TASK REQUIREMENTS:
Could you return, exactly as written, every line from the one containing "brown mug: 0 -> 4" through the last line of the entries below, leaving out the pictures?

[Object change descriptions]
<<<<
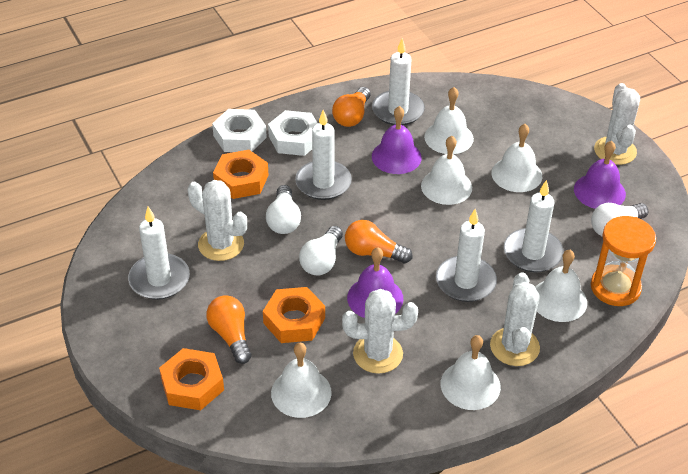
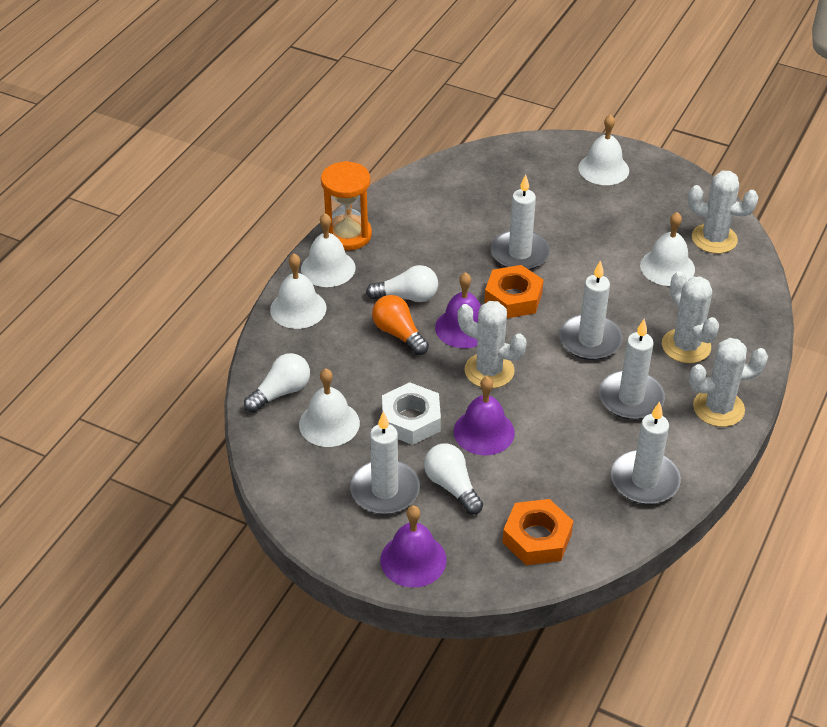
orange light bulb: 3 -> 1
orange nut: 3 -> 2
white bell: 6 -> 5
white nut: 2 -> 1

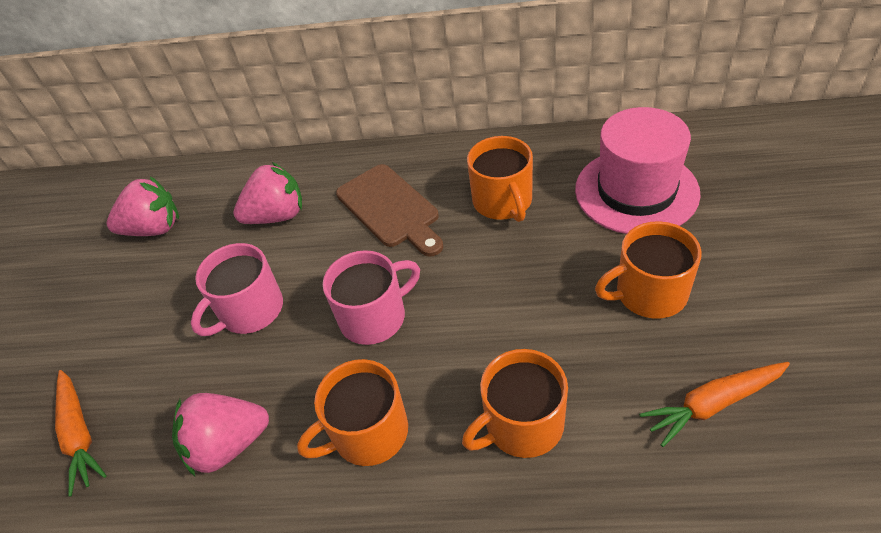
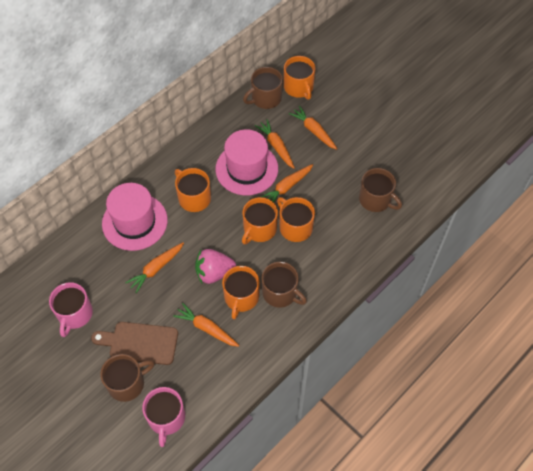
brown mug: 0 -> 4
orange carrot: 2 -> 5
orange mug: 4 -> 5
pink hat: 1 -> 2
pink strawberry: 3 -> 1

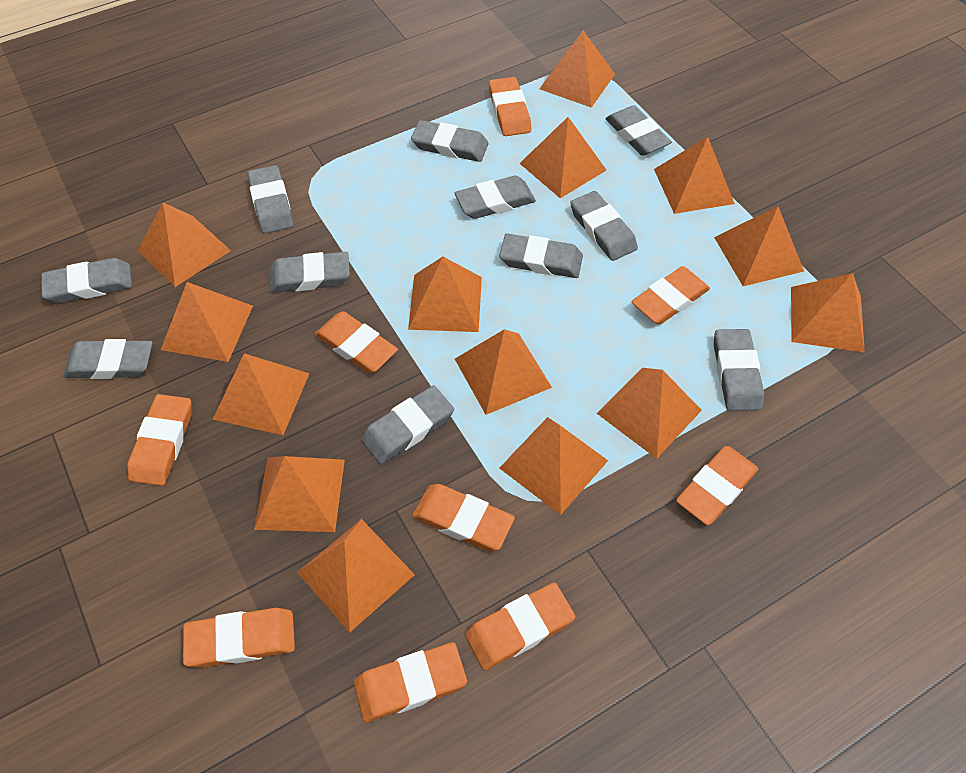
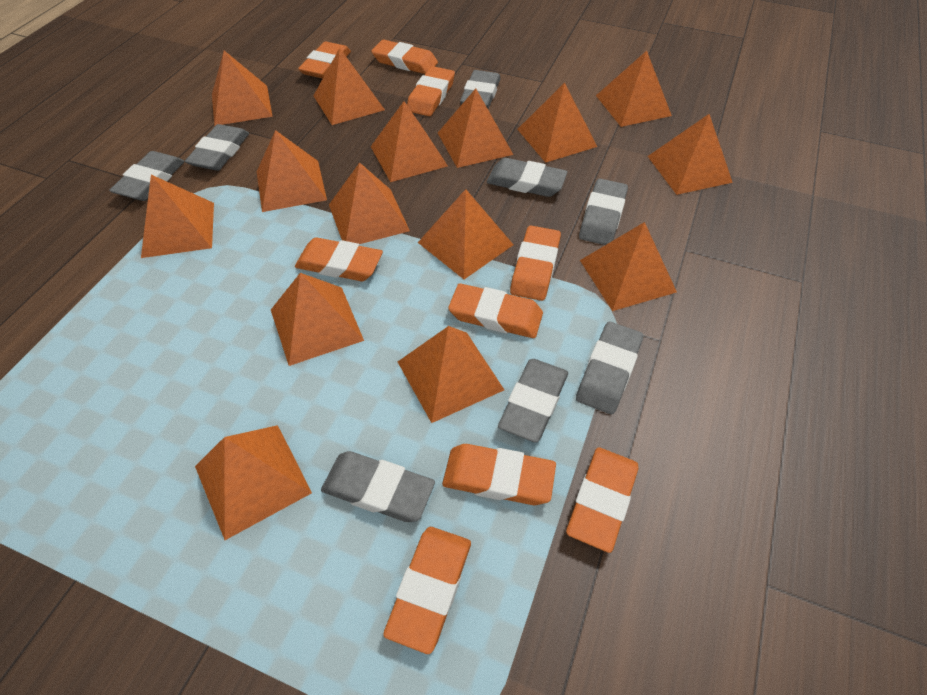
grey eraser: 11 -> 8
orange pyramid: 14 -> 15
>>>>
RESPONSE AREA:
brown mug: 0 -> 4
orange carrot: 2 -> 5
orange mug: 4 -> 5
pink hat: 1 -> 2
pink strawberry: 3 -> 1

grey eraser: 11 -> 8
orange pyramid: 14 -> 15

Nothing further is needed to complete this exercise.